>>>

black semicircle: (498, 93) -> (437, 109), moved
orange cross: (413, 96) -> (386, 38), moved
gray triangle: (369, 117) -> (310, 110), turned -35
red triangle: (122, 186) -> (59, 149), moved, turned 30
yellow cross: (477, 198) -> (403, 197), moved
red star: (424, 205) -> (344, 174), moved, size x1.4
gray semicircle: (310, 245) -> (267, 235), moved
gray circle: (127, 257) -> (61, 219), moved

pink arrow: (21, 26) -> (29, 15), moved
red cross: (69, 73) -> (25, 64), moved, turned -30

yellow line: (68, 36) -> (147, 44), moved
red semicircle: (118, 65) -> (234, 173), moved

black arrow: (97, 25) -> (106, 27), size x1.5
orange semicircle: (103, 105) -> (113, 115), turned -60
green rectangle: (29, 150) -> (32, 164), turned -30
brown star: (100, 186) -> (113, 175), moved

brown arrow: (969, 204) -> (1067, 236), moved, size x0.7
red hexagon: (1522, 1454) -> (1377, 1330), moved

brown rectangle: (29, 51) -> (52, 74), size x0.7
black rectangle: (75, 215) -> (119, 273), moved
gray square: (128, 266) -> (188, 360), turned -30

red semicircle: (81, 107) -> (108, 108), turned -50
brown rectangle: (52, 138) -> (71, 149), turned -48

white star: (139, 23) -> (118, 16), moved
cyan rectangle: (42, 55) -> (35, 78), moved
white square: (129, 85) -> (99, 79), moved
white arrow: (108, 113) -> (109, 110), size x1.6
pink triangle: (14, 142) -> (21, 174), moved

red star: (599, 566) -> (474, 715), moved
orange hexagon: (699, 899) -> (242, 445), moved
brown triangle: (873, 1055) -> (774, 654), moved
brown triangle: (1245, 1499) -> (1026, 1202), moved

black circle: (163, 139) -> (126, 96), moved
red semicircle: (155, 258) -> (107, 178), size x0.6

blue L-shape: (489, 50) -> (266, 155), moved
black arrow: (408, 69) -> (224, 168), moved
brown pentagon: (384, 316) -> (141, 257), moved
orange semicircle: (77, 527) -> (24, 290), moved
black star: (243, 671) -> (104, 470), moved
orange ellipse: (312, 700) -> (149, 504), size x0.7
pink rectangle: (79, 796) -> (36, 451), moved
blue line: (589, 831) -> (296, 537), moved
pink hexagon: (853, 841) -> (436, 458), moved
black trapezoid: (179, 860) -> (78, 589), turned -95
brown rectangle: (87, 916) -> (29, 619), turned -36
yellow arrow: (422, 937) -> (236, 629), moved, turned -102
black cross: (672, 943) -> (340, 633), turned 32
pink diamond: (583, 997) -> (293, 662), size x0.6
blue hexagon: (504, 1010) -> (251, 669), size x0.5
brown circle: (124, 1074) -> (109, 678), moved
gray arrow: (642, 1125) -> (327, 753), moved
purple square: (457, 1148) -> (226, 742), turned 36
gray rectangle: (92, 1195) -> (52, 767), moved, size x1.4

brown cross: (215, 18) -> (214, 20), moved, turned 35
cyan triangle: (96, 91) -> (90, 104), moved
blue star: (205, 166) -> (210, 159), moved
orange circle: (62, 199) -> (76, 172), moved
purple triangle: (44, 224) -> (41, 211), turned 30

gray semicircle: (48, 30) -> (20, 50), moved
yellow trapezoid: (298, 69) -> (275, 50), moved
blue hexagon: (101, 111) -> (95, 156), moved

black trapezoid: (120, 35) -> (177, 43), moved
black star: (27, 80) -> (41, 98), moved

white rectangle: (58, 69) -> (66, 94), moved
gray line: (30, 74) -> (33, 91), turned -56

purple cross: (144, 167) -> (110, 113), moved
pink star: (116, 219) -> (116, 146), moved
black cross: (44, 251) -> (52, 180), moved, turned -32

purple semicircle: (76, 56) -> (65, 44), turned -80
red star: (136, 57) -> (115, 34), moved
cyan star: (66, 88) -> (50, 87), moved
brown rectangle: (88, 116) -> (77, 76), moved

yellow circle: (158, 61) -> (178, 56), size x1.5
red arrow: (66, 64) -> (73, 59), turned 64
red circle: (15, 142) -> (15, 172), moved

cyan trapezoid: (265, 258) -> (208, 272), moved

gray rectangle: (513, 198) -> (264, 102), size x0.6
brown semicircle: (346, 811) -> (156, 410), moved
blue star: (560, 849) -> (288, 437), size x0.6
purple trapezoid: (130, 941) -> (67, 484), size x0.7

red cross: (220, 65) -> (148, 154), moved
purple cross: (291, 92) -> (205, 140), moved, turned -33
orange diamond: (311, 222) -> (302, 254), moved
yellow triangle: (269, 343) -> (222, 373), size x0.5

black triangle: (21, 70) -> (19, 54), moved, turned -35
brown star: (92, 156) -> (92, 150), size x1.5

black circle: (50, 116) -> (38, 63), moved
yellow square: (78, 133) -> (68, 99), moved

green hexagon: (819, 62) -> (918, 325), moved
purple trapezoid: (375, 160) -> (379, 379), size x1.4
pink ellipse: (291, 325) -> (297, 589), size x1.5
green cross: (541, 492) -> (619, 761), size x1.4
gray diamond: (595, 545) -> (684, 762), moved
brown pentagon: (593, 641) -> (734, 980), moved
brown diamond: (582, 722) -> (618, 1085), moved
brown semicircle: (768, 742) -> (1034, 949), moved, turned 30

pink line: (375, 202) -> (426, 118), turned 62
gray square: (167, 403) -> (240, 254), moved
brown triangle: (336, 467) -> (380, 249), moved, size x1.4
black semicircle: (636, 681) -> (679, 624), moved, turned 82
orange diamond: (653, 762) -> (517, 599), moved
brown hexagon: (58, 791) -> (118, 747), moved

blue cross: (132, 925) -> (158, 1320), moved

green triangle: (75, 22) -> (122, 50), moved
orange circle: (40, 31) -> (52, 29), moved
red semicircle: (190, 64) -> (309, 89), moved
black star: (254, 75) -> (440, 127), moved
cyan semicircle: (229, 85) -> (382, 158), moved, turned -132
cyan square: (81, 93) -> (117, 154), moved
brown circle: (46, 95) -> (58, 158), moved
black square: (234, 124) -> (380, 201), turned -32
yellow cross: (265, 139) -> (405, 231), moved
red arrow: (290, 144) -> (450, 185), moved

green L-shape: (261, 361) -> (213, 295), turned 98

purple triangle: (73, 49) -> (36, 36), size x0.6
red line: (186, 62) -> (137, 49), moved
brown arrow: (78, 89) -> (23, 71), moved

<<<

### [YOUR INSTRUCTIONS]
Output the full listing exactly as it stands.

### [WRITTEN REPLY]
black semicircle: (498, 93) -> (437, 109), moved
orange cross: (413, 96) -> (386, 38), moved
gray triangle: (369, 117) -> (310, 110), turned -35
red triangle: (122, 186) -> (59, 149), moved, turned 30
yellow cross: (477, 198) -> (403, 197), moved
red star: (424, 205) -> (344, 174), moved, size x1.4
gray semicircle: (310, 245) -> (267, 235), moved
gray circle: (127, 257) -> (61, 219), moved

pink arrow: (21, 26) -> (29, 15), moved
red cross: (69, 73) -> (25, 64), moved, turned -30

yellow line: (68, 36) -> (147, 44), moved
red semicircle: (118, 65) -> (234, 173), moved

black arrow: (97, 25) -> (106, 27), size x1.5
orange semicircle: (103, 105) -> (113, 115), turned -60
green rectangle: (29, 150) -> (32, 164), turned -30
brown star: (100, 186) -> (113, 175), moved

brown arrow: (969, 204) -> (1067, 236), moved, size x0.7
red hexagon: (1522, 1454) -> (1377, 1330), moved

brown rectangle: (29, 51) -> (52, 74), size x0.7
black rectangle: (75, 215) -> (119, 273), moved
gray square: (128, 266) -> (188, 360), turned -30

red semicircle: (81, 107) -> (108, 108), turned -50
brown rectangle: (52, 138) -> (71, 149), turned -48

white star: (139, 23) -> (118, 16), moved
cyan rectangle: (42, 55) -> (35, 78), moved
white square: (129, 85) -> (99, 79), moved
white arrow: (108, 113) -> (109, 110), size x1.6
pink triangle: (14, 142) -> (21, 174), moved

red star: (599, 566) -> (474, 715), moved
orange hexagon: (699, 899) -> (242, 445), moved
brown triangle: (873, 1055) -> (774, 654), moved
brown triangle: (1245, 1499) -> (1026, 1202), moved

black circle: (163, 139) -> (126, 96), moved
red semicircle: (155, 258) -> (107, 178), size x0.6

blue L-shape: (489, 50) -> (266, 155), moved
black arrow: (408, 69) -> (224, 168), moved
brown pentagon: (384, 316) -> (141, 257), moved
orange semicircle: (77, 527) -> (24, 290), moved
black star: (243, 671) -> (104, 470), moved
orange ellipse: (312, 700) -> (149, 504), size x0.7
pink rectangle: (79, 796) -> (36, 451), moved
blue line: (589, 831) -> (296, 537), moved
pink hexagon: (853, 841) -> (436, 458), moved
black trapezoid: (179, 860) -> (78, 589), turned -95
brown rectangle: (87, 916) -> (29, 619), turned -36
yellow arrow: (422, 937) -> (236, 629), moved, turned -102
black cross: (672, 943) -> (340, 633), turned 32
pink diamond: (583, 997) -> (293, 662), size x0.6
blue hexagon: (504, 1010) -> (251, 669), size x0.5
brown circle: (124, 1074) -> (109, 678), moved
gray arrow: (642, 1125) -> (327, 753), moved
purple square: (457, 1148) -> (226, 742), turned 36
gray rectangle: (92, 1195) -> (52, 767), moved, size x1.4

brown cross: (215, 18) -> (214, 20), moved, turned 35
cyan triangle: (96, 91) -> (90, 104), moved
blue star: (205, 166) -> (210, 159), moved
orange circle: (62, 199) -> (76, 172), moved
purple triangle: (44, 224) -> (41, 211), turned 30

gray semicircle: (48, 30) -> (20, 50), moved
yellow trapezoid: (298, 69) -> (275, 50), moved
blue hexagon: (101, 111) -> (95, 156), moved

black trapezoid: (120, 35) -> (177, 43), moved
black star: (27, 80) -> (41, 98), moved

white rectangle: (58, 69) -> (66, 94), moved
gray line: (30, 74) -> (33, 91), turned -56

purple cross: (144, 167) -> (110, 113), moved
pink star: (116, 219) -> (116, 146), moved
black cross: (44, 251) -> (52, 180), moved, turned -32

purple semicircle: (76, 56) -> (65, 44), turned -80
red star: (136, 57) -> (115, 34), moved
cyan star: (66, 88) -> (50, 87), moved
brown rectangle: (88, 116) -> (77, 76), moved

yellow circle: (158, 61) -> (178, 56), size x1.5
red arrow: (66, 64) -> (73, 59), turned 64
red circle: (15, 142) -> (15, 172), moved

cyan trapezoid: (265, 258) -> (208, 272), moved

gray rectangle: (513, 198) -> (264, 102), size x0.6
brown semicircle: (346, 811) -> (156, 410), moved
blue star: (560, 849) -> (288, 437), size x0.6
purple trapezoid: (130, 941) -> (67, 484), size x0.7

red cross: (220, 65) -> (148, 154), moved
purple cross: (291, 92) -> (205, 140), moved, turned -33
orange diamond: (311, 222) -> (302, 254), moved
yellow triangle: (269, 343) -> (222, 373), size x0.5

black triangle: (21, 70) -> (19, 54), moved, turned -35
brown star: (92, 156) -> (92, 150), size x1.5

black circle: (50, 116) -> (38, 63), moved
yellow square: (78, 133) -> (68, 99), moved

green hexagon: (819, 62) -> (918, 325), moved
purple trapezoid: (375, 160) -> (379, 379), size x1.4
pink ellipse: (291, 325) -> (297, 589), size x1.5
green cross: (541, 492) -> (619, 761), size x1.4
gray diamond: (595, 545) -> (684, 762), moved
brown pentagon: (593, 641) -> (734, 980), moved
brown diamond: (582, 722) -> (618, 1085), moved
brown semicircle: (768, 742) -> (1034, 949), moved, turned 30

pink line: (375, 202) -> (426, 118), turned 62
gray square: (167, 403) -> (240, 254), moved
brown triangle: (336, 467) -> (380, 249), moved, size x1.4
black semicircle: (636, 681) -> (679, 624), moved, turned 82
orange diamond: (653, 762) -> (517, 599), moved
brown hexagon: (58, 791) -> (118, 747), moved

blue cross: (132, 925) -> (158, 1320), moved

green triangle: (75, 22) -> (122, 50), moved
orange circle: (40, 31) -> (52, 29), moved
red semicircle: (190, 64) -> (309, 89), moved
black star: (254, 75) -> (440, 127), moved
cyan semicircle: (229, 85) -> (382, 158), moved, turned -132
cyan square: (81, 93) -> (117, 154), moved
brown circle: (46, 95) -> (58, 158), moved
black square: (234, 124) -> (380, 201), turned -32
yellow cross: (265, 139) -> (405, 231), moved
red arrow: (290, 144) -> (450, 185), moved

green L-shape: (261, 361) -> (213, 295), turned 98

purple triangle: (73, 49) -> (36, 36), size x0.6
red line: (186, 62) -> (137, 49), moved
brown arrow: (78, 89) -> (23, 71), moved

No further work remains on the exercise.